What is needed: From the entries below, copy exactly the lines from the one that contains "U14: none ->" through the one that contains "U204: LTV-817 -> TLP281", both included, and only those.

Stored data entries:
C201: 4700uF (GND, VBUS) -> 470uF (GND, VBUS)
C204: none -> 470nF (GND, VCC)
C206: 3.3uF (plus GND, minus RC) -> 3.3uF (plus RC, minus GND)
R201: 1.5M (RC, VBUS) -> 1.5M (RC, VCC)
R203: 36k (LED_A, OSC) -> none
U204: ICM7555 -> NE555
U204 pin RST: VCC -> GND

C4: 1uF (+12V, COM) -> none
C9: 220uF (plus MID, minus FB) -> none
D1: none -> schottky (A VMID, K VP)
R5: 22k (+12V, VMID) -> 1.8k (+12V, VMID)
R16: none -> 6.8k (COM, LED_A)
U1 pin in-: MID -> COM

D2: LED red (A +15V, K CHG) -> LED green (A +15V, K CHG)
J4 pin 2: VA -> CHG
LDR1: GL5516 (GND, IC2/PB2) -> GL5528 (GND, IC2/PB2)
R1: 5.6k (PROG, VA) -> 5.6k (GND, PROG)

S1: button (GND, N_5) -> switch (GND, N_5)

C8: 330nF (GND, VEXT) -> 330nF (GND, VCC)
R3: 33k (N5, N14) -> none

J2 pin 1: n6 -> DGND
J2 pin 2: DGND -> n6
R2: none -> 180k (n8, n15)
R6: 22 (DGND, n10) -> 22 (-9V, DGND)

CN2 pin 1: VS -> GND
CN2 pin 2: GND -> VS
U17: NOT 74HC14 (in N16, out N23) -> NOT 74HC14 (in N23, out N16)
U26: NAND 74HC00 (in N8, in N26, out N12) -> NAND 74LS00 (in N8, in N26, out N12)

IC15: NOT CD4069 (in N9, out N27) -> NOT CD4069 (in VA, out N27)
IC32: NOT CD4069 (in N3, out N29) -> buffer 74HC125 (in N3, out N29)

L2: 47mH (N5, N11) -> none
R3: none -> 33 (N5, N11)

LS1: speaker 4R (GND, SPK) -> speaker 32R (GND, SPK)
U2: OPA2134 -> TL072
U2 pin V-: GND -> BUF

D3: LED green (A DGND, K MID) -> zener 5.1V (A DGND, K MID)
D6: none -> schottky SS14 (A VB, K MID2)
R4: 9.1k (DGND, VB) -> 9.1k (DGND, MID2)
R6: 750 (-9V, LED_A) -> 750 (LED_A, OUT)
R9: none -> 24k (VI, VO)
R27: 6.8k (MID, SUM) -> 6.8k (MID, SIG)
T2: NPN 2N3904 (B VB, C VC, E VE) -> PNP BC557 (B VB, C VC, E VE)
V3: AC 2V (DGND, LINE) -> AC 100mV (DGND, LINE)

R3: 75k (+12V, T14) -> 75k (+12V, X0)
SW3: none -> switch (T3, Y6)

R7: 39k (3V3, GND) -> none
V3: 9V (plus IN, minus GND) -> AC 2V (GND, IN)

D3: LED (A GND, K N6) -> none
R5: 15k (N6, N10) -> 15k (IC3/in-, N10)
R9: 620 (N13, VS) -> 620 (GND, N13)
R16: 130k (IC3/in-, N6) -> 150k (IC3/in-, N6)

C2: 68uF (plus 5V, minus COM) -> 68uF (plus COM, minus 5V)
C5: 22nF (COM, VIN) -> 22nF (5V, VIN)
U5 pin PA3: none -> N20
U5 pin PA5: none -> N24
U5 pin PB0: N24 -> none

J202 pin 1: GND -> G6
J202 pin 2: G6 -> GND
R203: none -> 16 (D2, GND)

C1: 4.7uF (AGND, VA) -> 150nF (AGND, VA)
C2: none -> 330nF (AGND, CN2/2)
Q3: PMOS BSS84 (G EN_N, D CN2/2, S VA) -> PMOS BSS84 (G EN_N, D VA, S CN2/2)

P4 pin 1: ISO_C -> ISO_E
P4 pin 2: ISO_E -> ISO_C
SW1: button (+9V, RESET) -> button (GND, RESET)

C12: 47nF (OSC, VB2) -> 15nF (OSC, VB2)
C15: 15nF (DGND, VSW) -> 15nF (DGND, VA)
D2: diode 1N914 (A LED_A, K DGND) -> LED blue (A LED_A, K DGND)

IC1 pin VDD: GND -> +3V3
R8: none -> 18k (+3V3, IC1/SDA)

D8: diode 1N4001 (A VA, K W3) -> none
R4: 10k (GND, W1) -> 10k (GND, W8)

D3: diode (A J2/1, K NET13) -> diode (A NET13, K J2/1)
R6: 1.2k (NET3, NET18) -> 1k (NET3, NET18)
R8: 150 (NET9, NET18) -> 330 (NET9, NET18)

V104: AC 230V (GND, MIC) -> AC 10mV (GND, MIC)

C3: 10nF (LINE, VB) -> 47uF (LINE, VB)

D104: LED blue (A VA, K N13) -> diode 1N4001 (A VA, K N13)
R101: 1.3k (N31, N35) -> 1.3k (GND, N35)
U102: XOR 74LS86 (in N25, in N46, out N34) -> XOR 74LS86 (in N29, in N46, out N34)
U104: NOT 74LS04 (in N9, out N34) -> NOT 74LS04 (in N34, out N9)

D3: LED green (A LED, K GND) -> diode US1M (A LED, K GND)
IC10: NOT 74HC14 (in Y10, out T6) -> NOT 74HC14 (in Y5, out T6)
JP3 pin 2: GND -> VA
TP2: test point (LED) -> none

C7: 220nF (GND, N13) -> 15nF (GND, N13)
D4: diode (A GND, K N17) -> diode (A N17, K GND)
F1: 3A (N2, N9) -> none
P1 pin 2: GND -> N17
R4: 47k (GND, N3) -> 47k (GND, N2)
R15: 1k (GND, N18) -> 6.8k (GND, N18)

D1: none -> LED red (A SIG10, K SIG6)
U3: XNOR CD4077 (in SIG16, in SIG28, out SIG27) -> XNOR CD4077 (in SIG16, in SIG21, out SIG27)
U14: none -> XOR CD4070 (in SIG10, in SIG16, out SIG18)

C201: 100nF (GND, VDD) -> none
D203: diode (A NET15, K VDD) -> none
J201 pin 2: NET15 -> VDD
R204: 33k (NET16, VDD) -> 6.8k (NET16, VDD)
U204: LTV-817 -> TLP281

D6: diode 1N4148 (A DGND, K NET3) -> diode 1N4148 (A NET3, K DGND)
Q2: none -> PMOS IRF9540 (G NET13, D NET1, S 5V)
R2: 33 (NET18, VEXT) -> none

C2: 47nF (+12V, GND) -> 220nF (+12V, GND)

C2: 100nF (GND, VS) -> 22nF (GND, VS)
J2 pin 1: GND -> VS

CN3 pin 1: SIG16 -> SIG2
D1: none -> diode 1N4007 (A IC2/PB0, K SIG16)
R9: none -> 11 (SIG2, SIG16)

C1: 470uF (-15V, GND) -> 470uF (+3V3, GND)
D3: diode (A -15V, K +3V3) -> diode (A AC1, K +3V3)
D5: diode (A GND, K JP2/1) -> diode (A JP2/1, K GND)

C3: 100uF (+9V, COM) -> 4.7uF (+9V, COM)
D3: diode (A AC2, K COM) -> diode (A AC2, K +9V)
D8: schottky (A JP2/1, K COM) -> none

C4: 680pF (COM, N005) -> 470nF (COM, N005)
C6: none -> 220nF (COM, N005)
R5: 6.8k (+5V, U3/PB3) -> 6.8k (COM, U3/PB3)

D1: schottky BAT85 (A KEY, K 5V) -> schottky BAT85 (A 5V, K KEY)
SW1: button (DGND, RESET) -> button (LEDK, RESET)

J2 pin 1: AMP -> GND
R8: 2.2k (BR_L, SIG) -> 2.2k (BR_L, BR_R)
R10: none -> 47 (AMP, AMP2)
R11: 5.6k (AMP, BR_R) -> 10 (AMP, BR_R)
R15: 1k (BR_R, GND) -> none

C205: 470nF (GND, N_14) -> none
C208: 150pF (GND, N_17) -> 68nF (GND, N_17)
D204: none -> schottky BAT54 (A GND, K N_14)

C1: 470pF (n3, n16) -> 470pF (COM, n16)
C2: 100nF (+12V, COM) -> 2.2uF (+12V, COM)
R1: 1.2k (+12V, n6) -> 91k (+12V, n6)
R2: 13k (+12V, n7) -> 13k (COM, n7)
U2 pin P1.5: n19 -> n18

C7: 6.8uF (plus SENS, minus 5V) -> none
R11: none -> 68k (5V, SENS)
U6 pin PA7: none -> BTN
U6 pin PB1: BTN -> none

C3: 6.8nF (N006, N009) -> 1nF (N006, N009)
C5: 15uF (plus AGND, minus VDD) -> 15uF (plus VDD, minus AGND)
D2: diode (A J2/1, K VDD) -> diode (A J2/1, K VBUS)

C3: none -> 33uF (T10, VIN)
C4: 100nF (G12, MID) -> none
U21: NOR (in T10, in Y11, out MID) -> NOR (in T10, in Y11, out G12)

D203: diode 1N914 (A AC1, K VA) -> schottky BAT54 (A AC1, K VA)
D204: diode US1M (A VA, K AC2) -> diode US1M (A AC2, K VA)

Your response:
U14: none -> XOR CD4070 (in SIG10, in SIG16, out SIG18)

C201: 100nF (GND, VDD) -> none
D203: diode (A NET15, K VDD) -> none
J201 pin 2: NET15 -> VDD
R204: 33k (NET16, VDD) -> 6.8k (NET16, VDD)
U204: LTV-817 -> TLP281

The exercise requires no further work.